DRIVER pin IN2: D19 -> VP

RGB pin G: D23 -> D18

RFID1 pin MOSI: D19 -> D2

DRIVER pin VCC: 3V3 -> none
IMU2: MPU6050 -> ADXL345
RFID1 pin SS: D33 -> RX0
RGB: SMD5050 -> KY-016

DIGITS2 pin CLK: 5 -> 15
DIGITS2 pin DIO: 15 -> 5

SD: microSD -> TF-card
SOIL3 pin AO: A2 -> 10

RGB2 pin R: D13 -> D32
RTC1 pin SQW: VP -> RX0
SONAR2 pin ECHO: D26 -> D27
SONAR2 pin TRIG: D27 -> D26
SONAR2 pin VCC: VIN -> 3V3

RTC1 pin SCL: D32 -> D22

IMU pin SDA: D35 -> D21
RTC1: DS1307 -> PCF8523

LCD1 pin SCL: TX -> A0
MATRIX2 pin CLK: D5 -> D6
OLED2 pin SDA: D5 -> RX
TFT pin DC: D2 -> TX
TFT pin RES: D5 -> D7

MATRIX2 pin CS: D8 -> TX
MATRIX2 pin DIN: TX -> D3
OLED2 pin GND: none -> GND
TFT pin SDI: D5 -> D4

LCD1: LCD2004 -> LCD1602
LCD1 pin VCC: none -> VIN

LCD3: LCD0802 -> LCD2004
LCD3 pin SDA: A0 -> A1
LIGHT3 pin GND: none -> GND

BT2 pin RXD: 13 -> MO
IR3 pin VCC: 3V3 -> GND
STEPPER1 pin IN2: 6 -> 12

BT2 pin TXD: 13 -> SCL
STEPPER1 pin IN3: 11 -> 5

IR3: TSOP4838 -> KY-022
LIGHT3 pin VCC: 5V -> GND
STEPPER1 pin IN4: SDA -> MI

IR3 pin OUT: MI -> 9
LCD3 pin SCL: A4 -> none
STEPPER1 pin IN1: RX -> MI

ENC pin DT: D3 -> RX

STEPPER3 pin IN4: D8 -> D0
──────
▶ [DESCRIPTION OF THE TASK] Please repeat the material exactly as it appears above.

▶ [RESPONSE FOR THIS EXERCISE]
DRIVER pin IN2: D19 -> VP

RGB pin G: D23 -> D18

RFID1 pin MOSI: D19 -> D2

DRIVER pin VCC: 3V3 -> none
IMU2: MPU6050 -> ADXL345
RFID1 pin SS: D33 -> RX0
RGB: SMD5050 -> KY-016

DIGITS2 pin CLK: 5 -> 15
DIGITS2 pin DIO: 15 -> 5

SD: microSD -> TF-card
SOIL3 pin AO: A2 -> 10

RGB2 pin R: D13 -> D32
RTC1 pin SQW: VP -> RX0
SONAR2 pin ECHO: D26 -> D27
SONAR2 pin TRIG: D27 -> D26
SONAR2 pin VCC: VIN -> 3V3

RTC1 pin SCL: D32 -> D22

IMU pin SDA: D35 -> D21
RTC1: DS1307 -> PCF8523

LCD1 pin SCL: TX -> A0
MATRIX2 pin CLK: D5 -> D6
OLED2 pin SDA: D5 -> RX
TFT pin DC: D2 -> TX
TFT pin RES: D5 -> D7

MATRIX2 pin CS: D8 -> TX
MATRIX2 pin DIN: TX -> D3
OLED2 pin GND: none -> GND
TFT pin SDI: D5 -> D4

LCD1: LCD2004 -> LCD1602
LCD1 pin VCC: none -> VIN

LCD3: LCD0802 -> LCD2004
LCD3 pin SDA: A0 -> A1
LIGHT3 pin GND: none -> GND

BT2 pin RXD: 13 -> MO
IR3 pin VCC: 3V3 -> GND
STEPPER1 pin IN2: 6 -> 12

BT2 pin TXD: 13 -> SCL
STEPPER1 pin IN3: 11 -> 5

IR3: TSOP4838 -> KY-022
LIGHT3 pin VCC: 5V -> GND
STEPPER1 pin IN4: SDA -> MI

IR3 pin OUT: MI -> 9
LCD3 pin SCL: A4 -> none
STEPPER1 pin IN1: RX -> MI

ENC pin DT: D3 -> RX

STEPPER3 pin IN4: D8 -> D0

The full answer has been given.